* INPUT DATA
━━━━━━━━━━━━━━━━━━━━━━━━━━━━━━

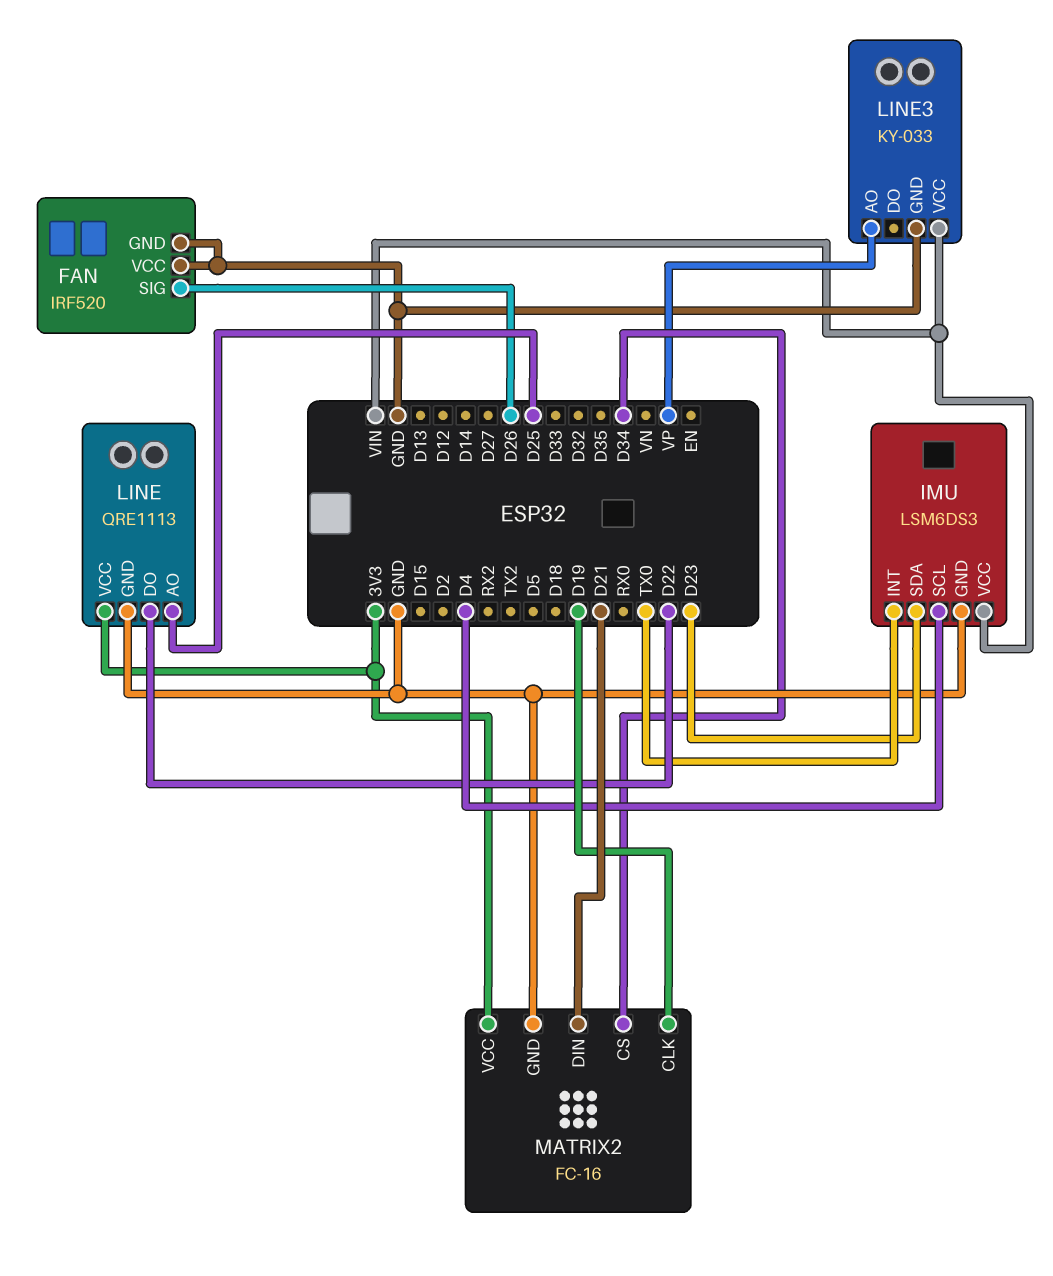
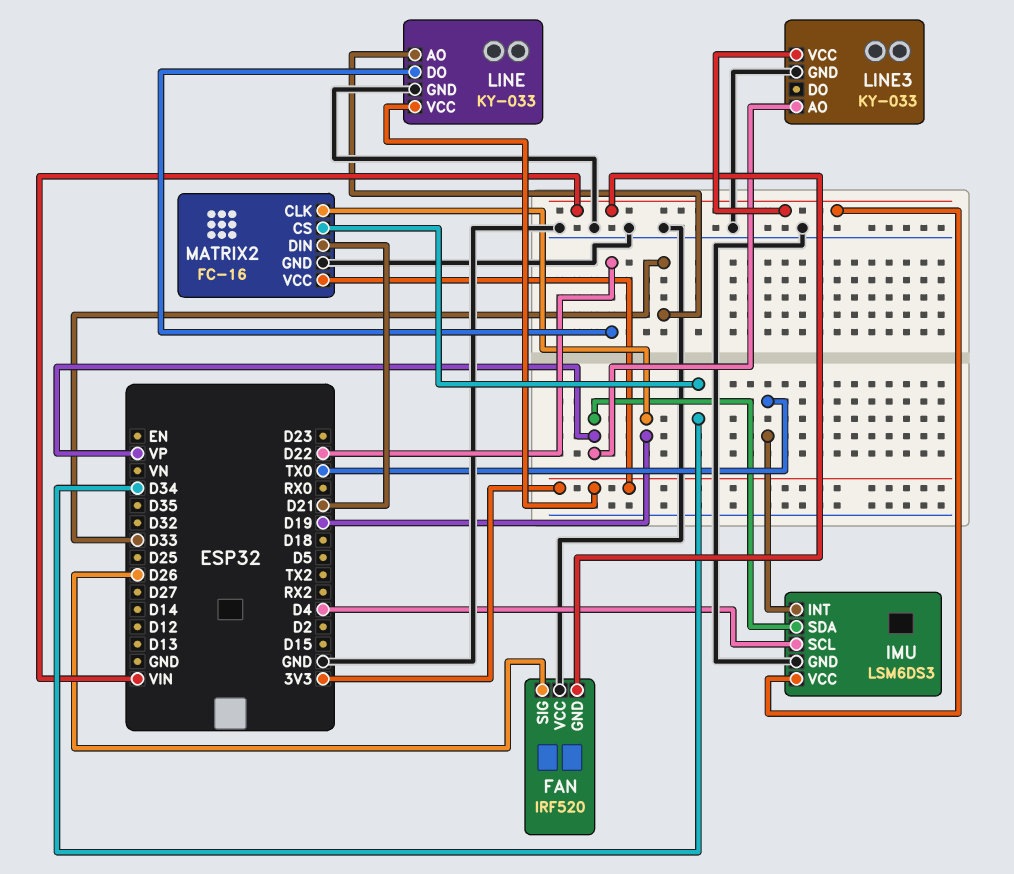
FAN pin GND: GND -> VIN
IMU pin SDA: D23 -> VP
LINE: QRE1113 -> KY-033
LINE pin AO: D25 -> D33

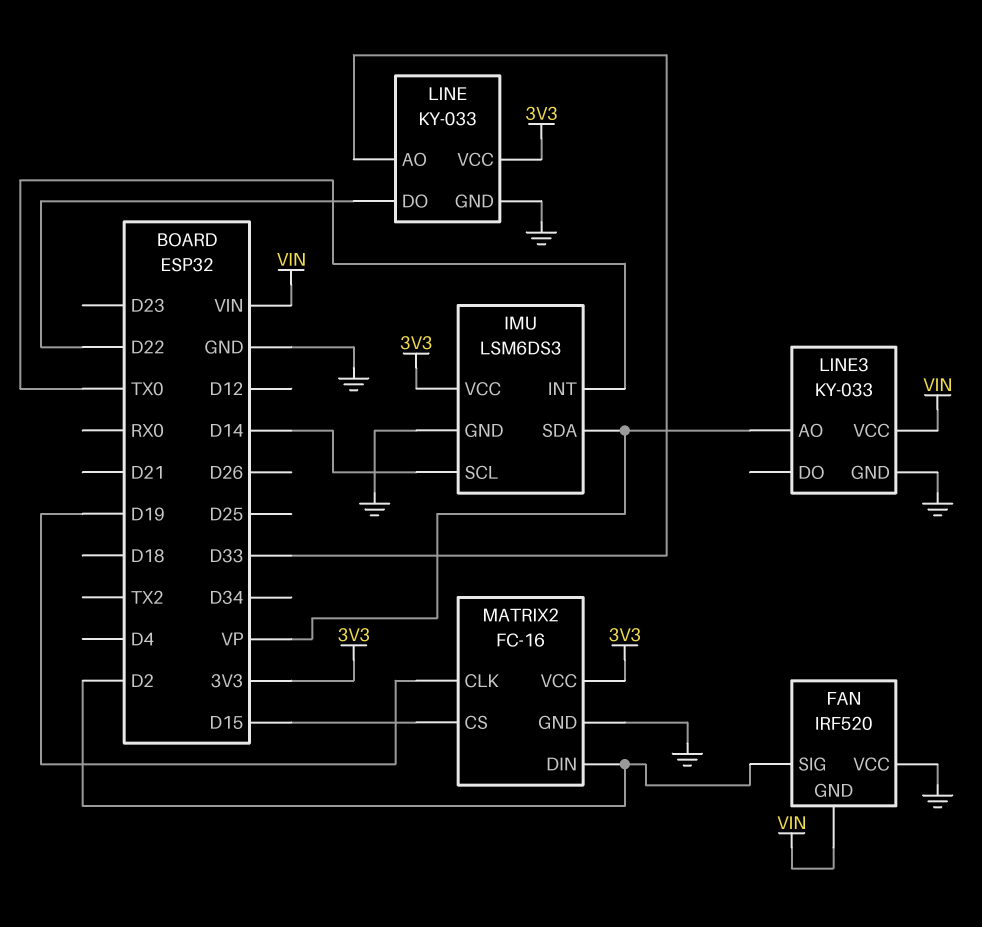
FAN pin SIG: D26 -> D2
IMU pin SCL: D4 -> D14
IMU pin VCC: VIN -> 3V3
MATRIX2 pin CS: D34 -> D15
MATRIX2 pin DIN: D21 -> D2

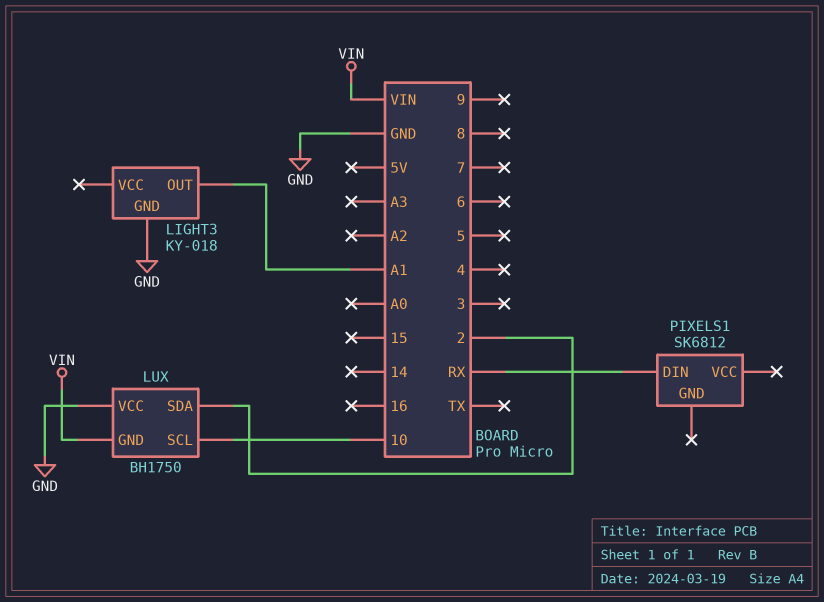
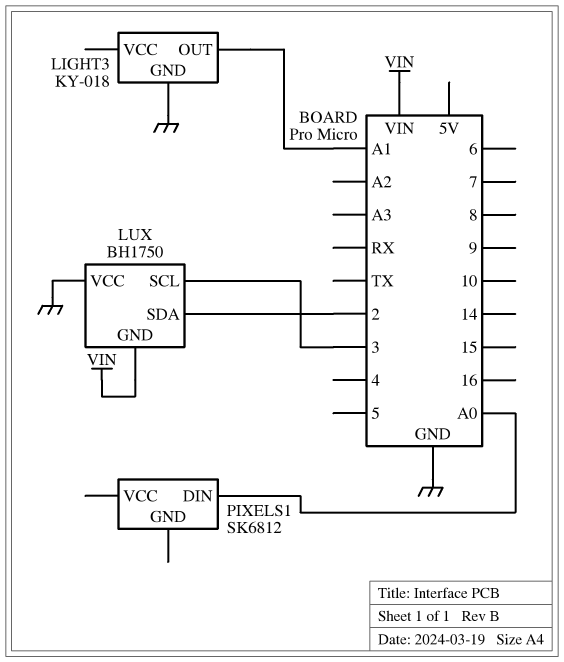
LUX pin SCL: 10 -> 3
PIXELS1 pin DIN: RX -> A0

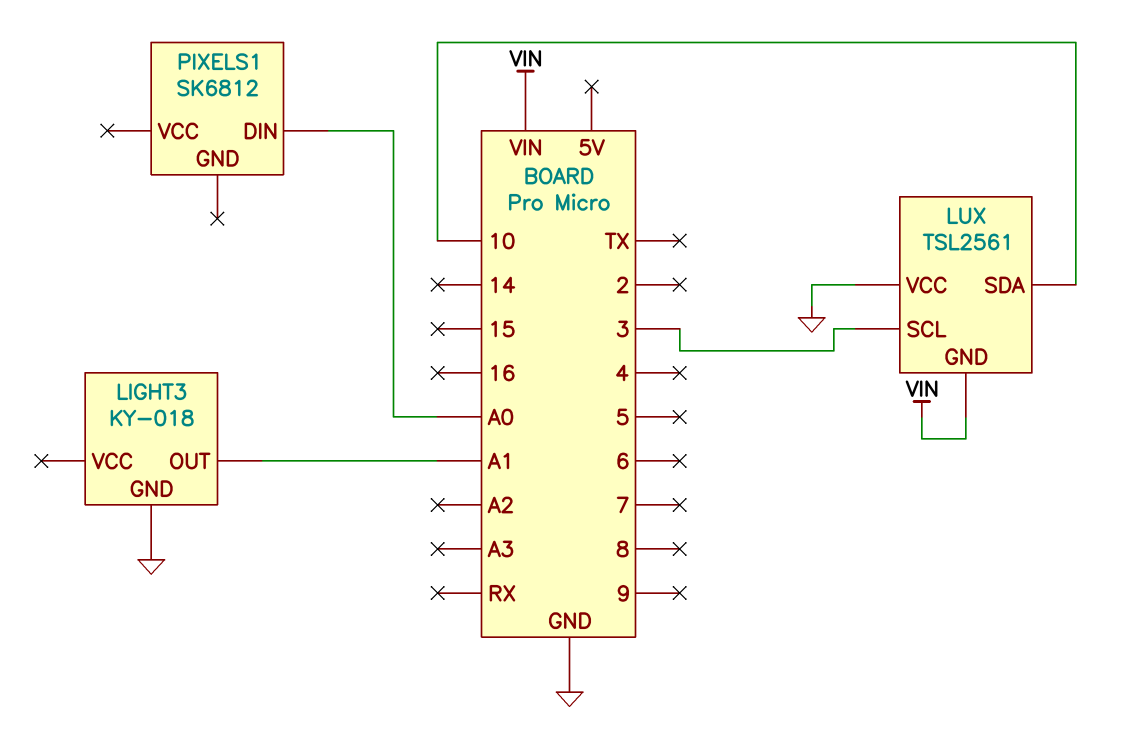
LUX: BH1750 -> TSL2561
LUX pin SDA: 2 -> 10

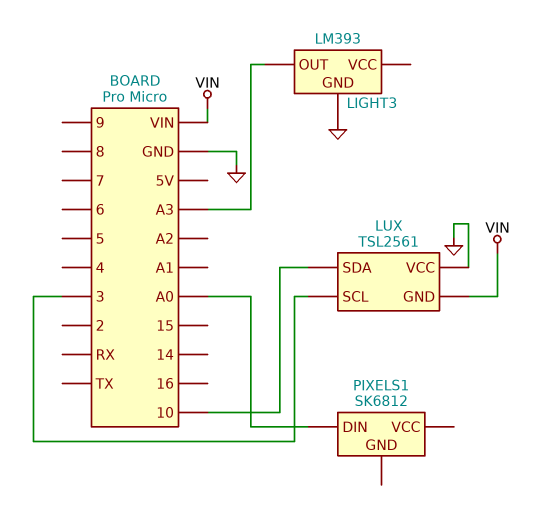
LIGHT3: KY-018 -> LM393
LIGHT3 pin OUT: A1 -> A3

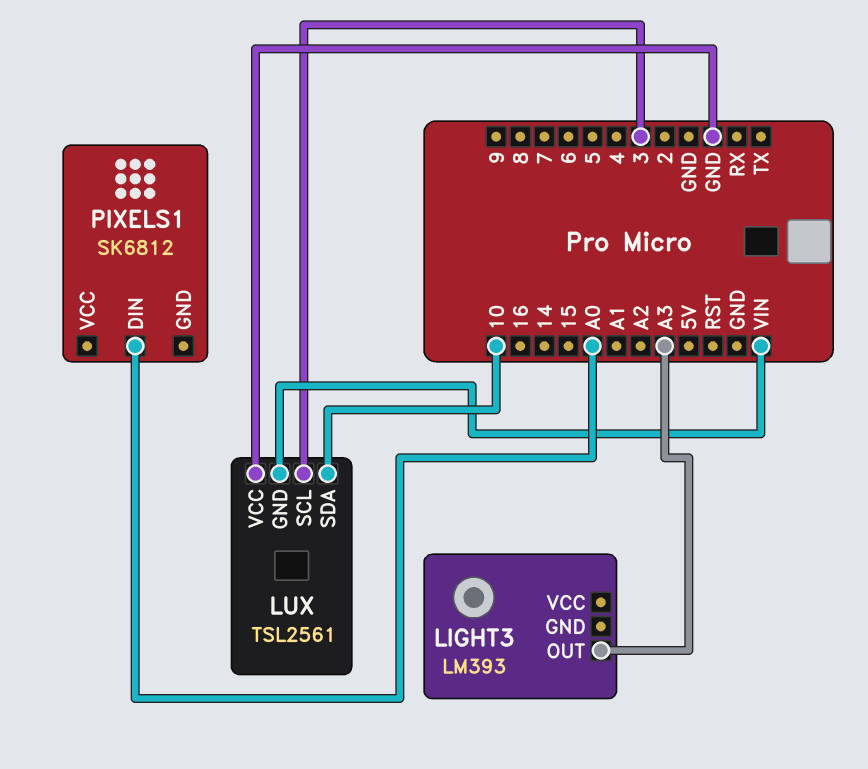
LIGHT3 pin GND: GND -> none

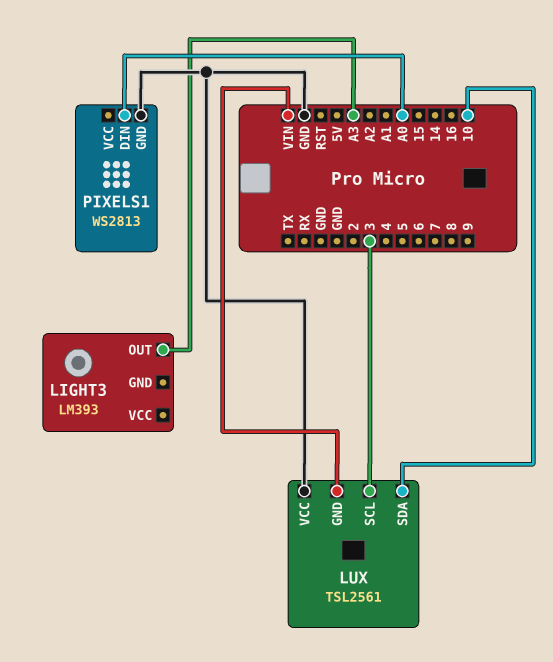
PIXELS1: SK6812 -> WS2813
PIXELS1 pin GND: none -> GND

━━━━━━━━━━━━━━━━━━━━━━━━━━━━━━

* REQUIRED ACTION
When copying the records above, please match them exactly but leave out all pictures.

* EXERCISE RESPONSE
FAN pin GND: GND -> VIN
IMU pin SDA: D23 -> VP
LINE: QRE1113 -> KY-033
LINE pin AO: D25 -> D33

FAN pin SIG: D26 -> D2
IMU pin SCL: D4 -> D14
IMU pin VCC: VIN -> 3V3
MATRIX2 pin CS: D34 -> D15
MATRIX2 pin DIN: D21 -> D2

LUX pin SCL: 10 -> 3
PIXELS1 pin DIN: RX -> A0

LUX: BH1750 -> TSL2561
LUX pin SDA: 2 -> 10

LIGHT3: KY-018 -> LM393
LIGHT3 pin OUT: A1 -> A3

LIGHT3 pin GND: GND -> none

PIXELS1: SK6812 -> WS2813
PIXELS1 pin GND: none -> GND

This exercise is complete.